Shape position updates
+-------+

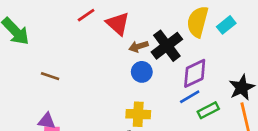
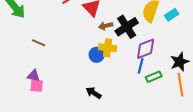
blue circle: (142, 72) -> (97, 55), moved
blue line: (190, 97) -> (141, 66), turned -49
yellow cross: (138, 114) -> (108, 48), moved

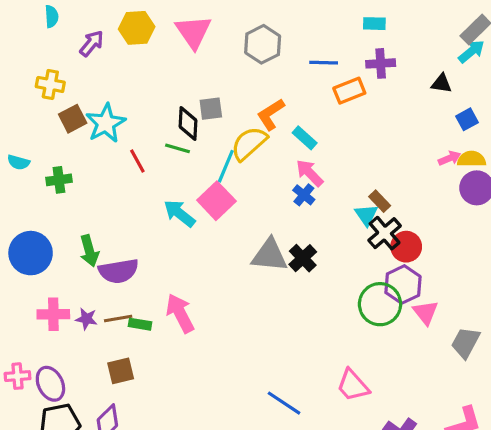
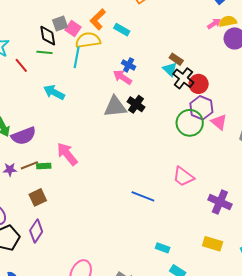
yellow semicircle: (249, 143) -> (88, 40), turned 45
pink arrow: (309, 173) -> (122, 77), moved
pink square: (216, 201) -> (73, 28), moved, size x0.7

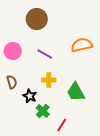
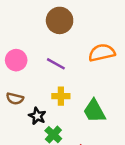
brown circle: (37, 19) -> (60, 20), moved
brown semicircle: (12, 82) -> (15, 99), turned 120

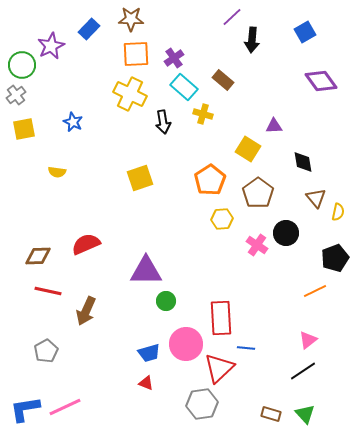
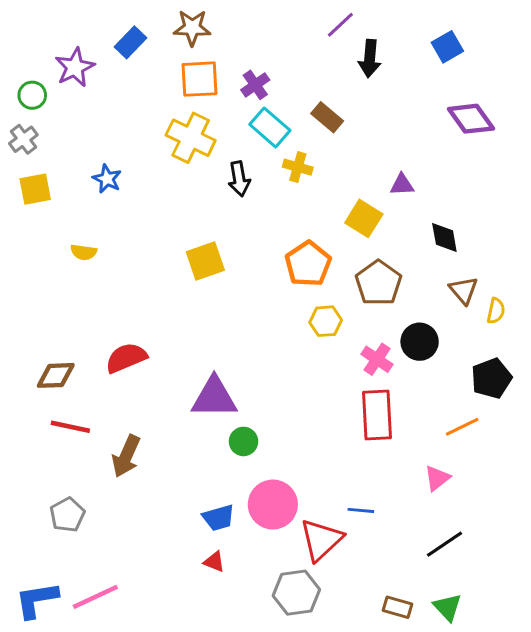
green circle: (22, 65) -> (32, 95), size x0.7
red rectangle: (221, 318) -> (377, 415), moved
pink triangle: (308, 340) -> (437, 478), moved

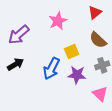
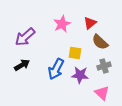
red triangle: (95, 12) -> (90, 23), moved
yellow square: (72, 52) -> (75, 53), turned 32

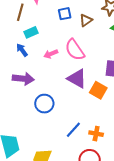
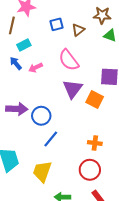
pink arrow: (51, 54) -> (36, 68), moved
purple arrow: (23, 79) -> (17, 109), moved
purple triangle: (77, 79) -> (73, 89), turned 40
blue line: (73, 130) -> (51, 139), moved

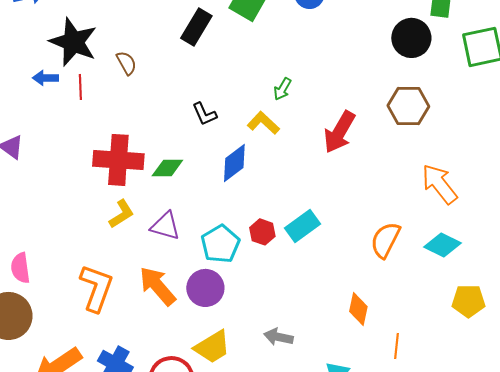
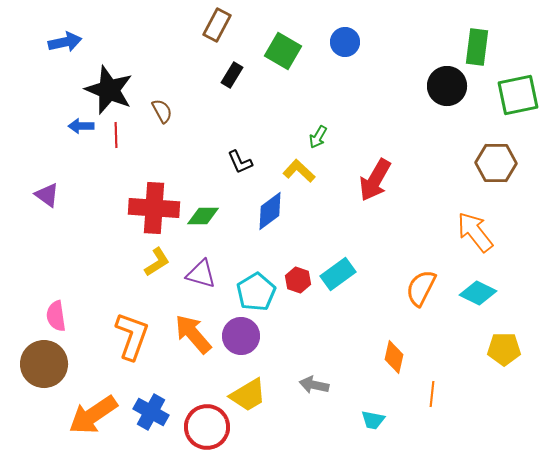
black rectangle: (196, 27) -> (232, 75), size x0.7
brown hexagon: (408, 106) -> (496, 163), moved

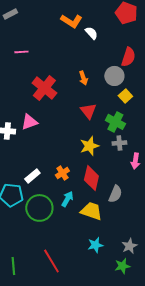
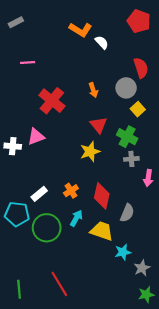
red semicircle: (128, 57) -> (141, 68), turned -36
yellow star: (89, 146) -> (90, 151), moved
cyan star: (95, 245) -> (123, 252), moved
green star: (122, 266) -> (146, 295), moved

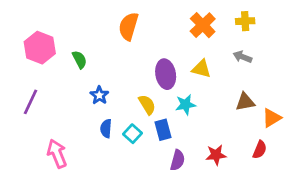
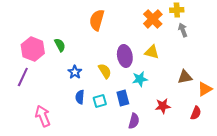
yellow cross: (245, 21) -> (177, 10), moved
pink hexagon: (40, 48) -> (33, 49), moved
gray arrow: (242, 57) -> (183, 30), moved, turned 48
yellow semicircle: (147, 105) -> (105, 71), moved
cyan square: (132, 134) -> (100, 101), turned 32
red star: (216, 155) -> (163, 106), moved

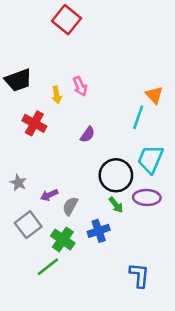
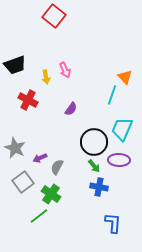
gray star: (18, 183) -> (15, 148), size x1.5
blue cross: (99, 231) -> (99, 187), moved, turned 30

+-------+

:: Assigned task ::
Once the line holding "gray arrow: (242, 57)" is found, set down that line and every line after it, exactly, through the last line of the records above, omitting pictures.

:: Solution ::
gray arrow: (242, 57) -> (183, 30), moved, turned 48
yellow semicircle: (147, 105) -> (105, 71), moved
cyan square: (132, 134) -> (100, 101), turned 32
red star: (216, 155) -> (163, 106), moved

gray star: (18, 183) -> (15, 148), size x1.5
blue cross: (99, 231) -> (99, 187), moved, turned 30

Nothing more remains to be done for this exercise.